**Difference listings:**
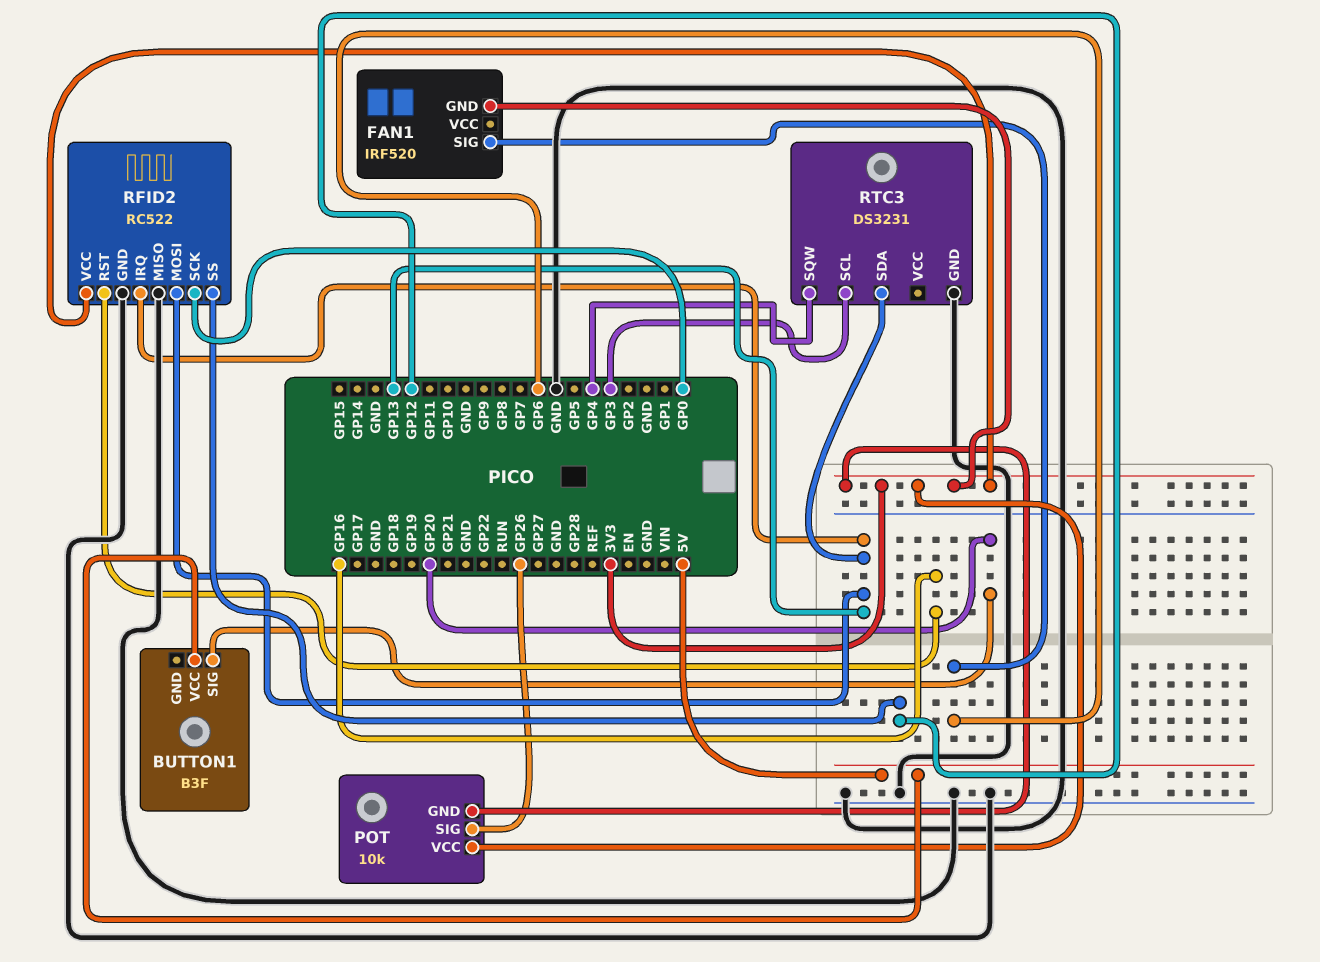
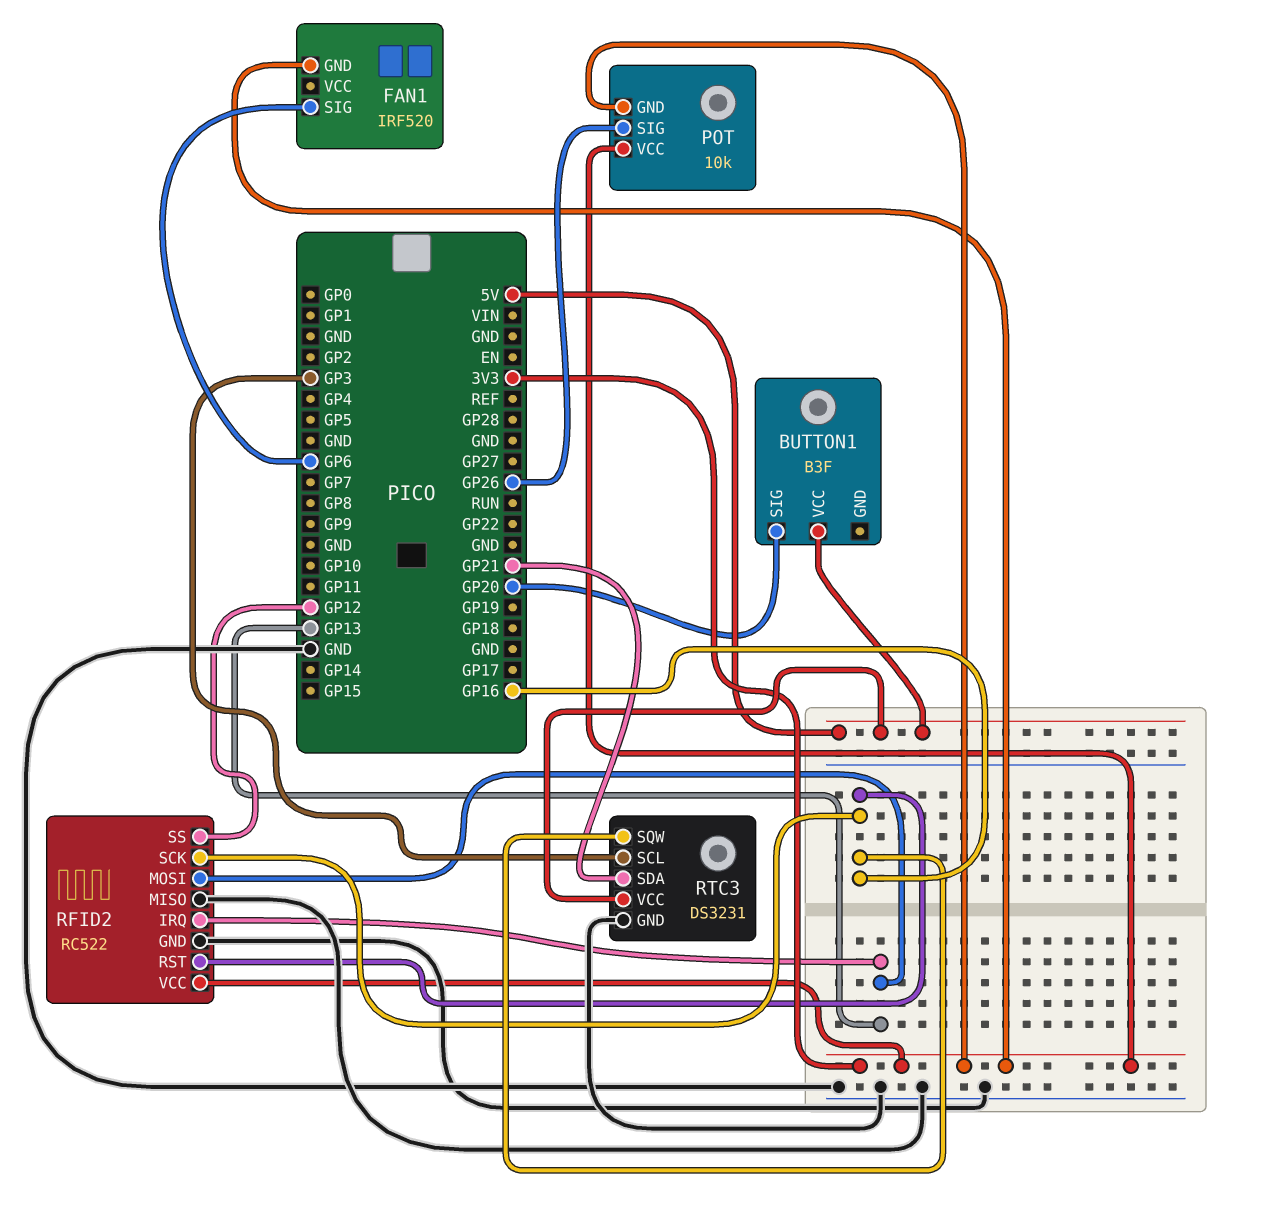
RFID2 pin SCK: GP0 -> GP16
RTC3 pin SDA: GP13 -> GP21
RTC3 pin SQW: GP4 -> GP16
RTC3 pin VCC: none -> 5V

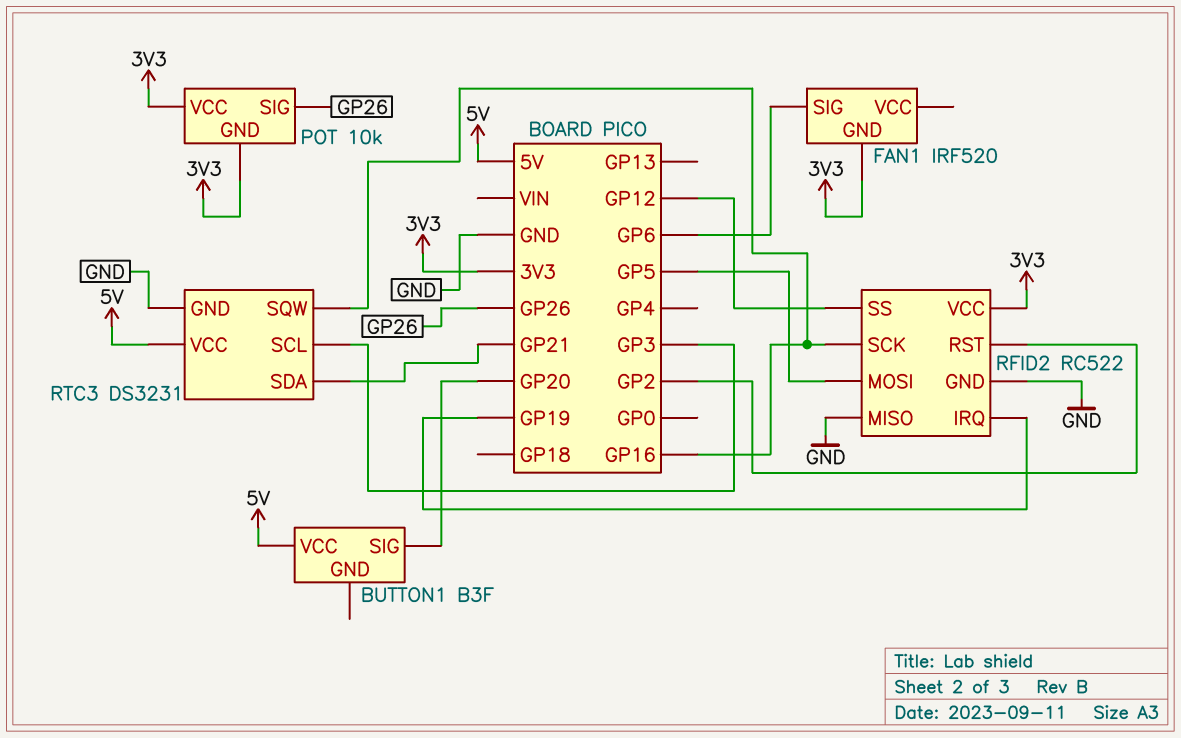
RFID2 pin IRQ: GP13 -> GP19
RFID2 pin MOSI: GP13 -> GP5
RFID2 pin RST: GP16 -> GP2

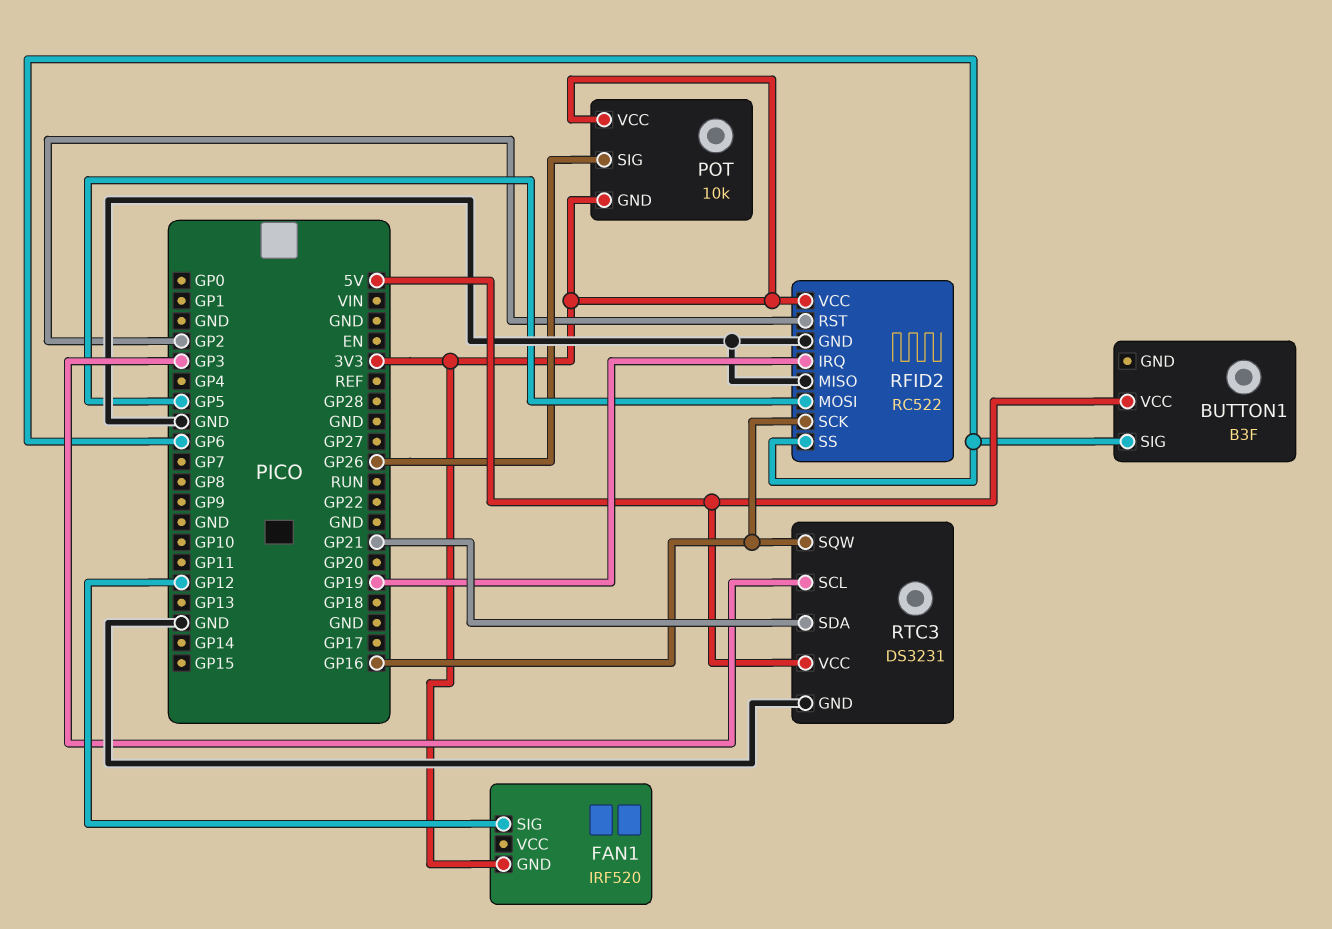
BUTTON1 pin SIG: GP20 -> GP6
FAN1 pin SIG: GP6 -> GP12
RFID2 pin SS: GP12 -> GP6

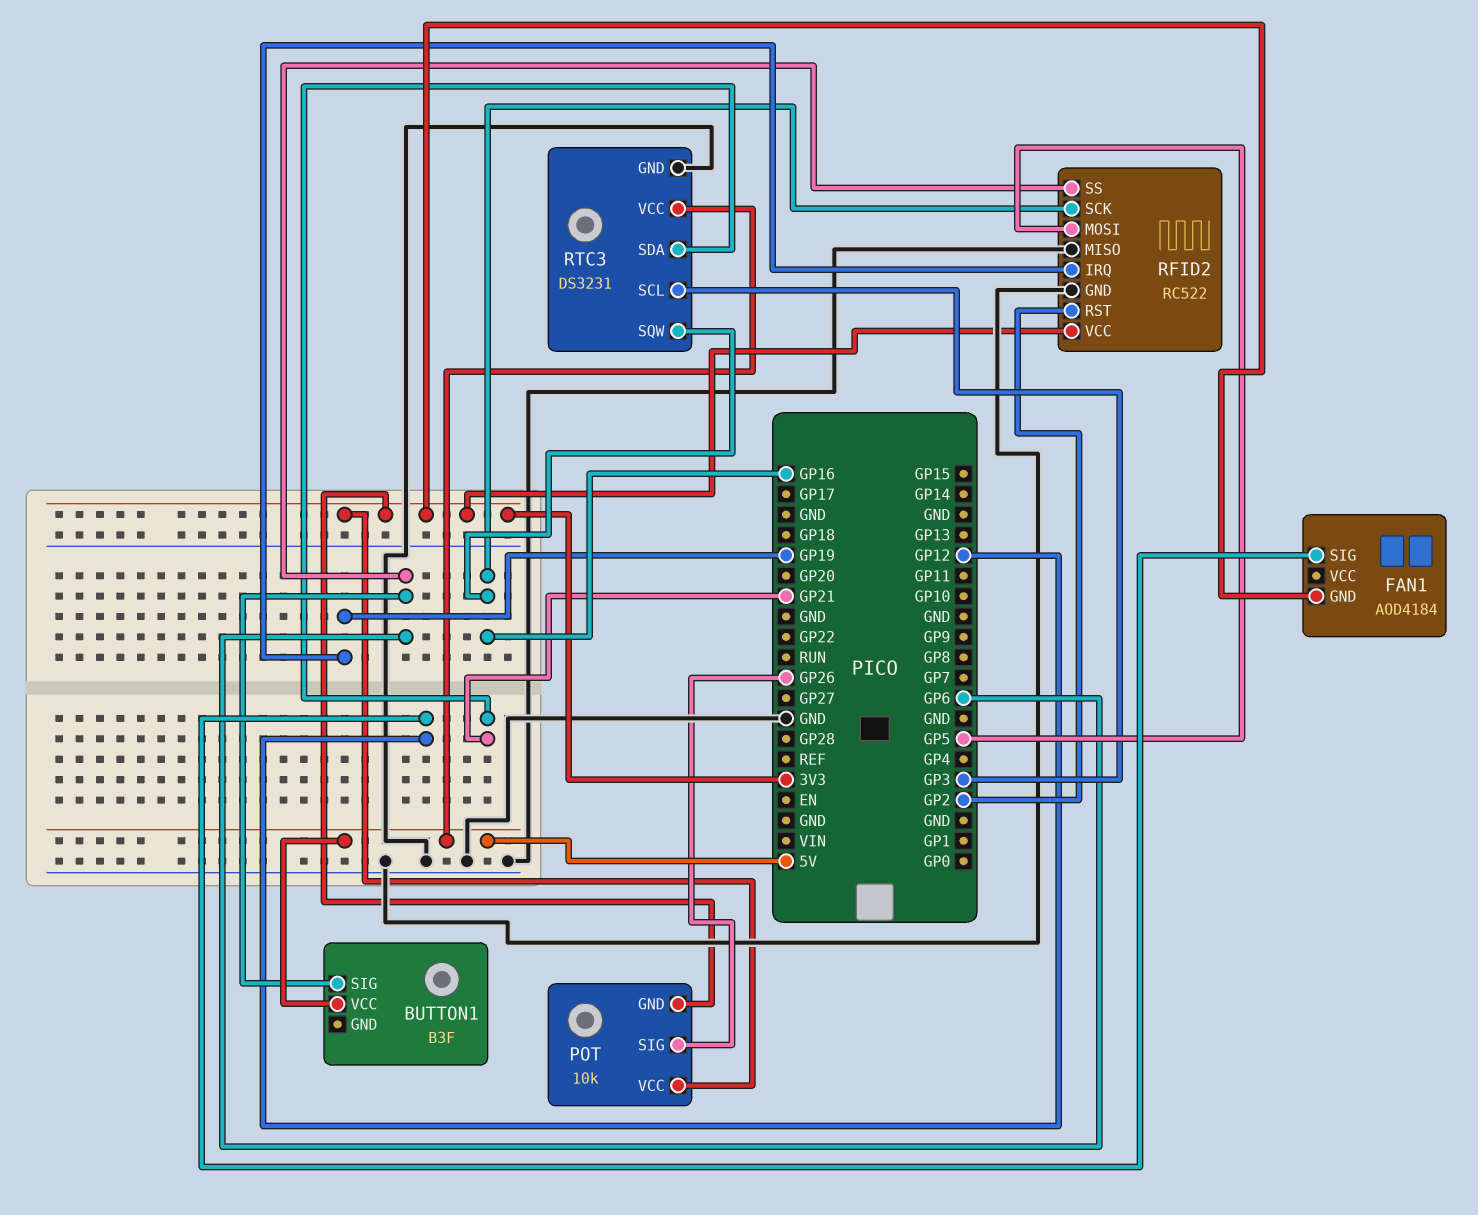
FAN1: IRF520 -> AOD4184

**Exercise details:**
Every line from the one holding "RFID2 pin IRQ: GP13 -> GP19" through the last line of the entries above, and nothing else, is to be restated word for word. Pictures stay out.

**Response:**
RFID2 pin IRQ: GP13 -> GP19
RFID2 pin MOSI: GP13 -> GP5
RFID2 pin RST: GP16 -> GP2

BUTTON1 pin SIG: GP20 -> GP6
FAN1 pin SIG: GP6 -> GP12
RFID2 pin SS: GP12 -> GP6

FAN1: IRF520 -> AOD4184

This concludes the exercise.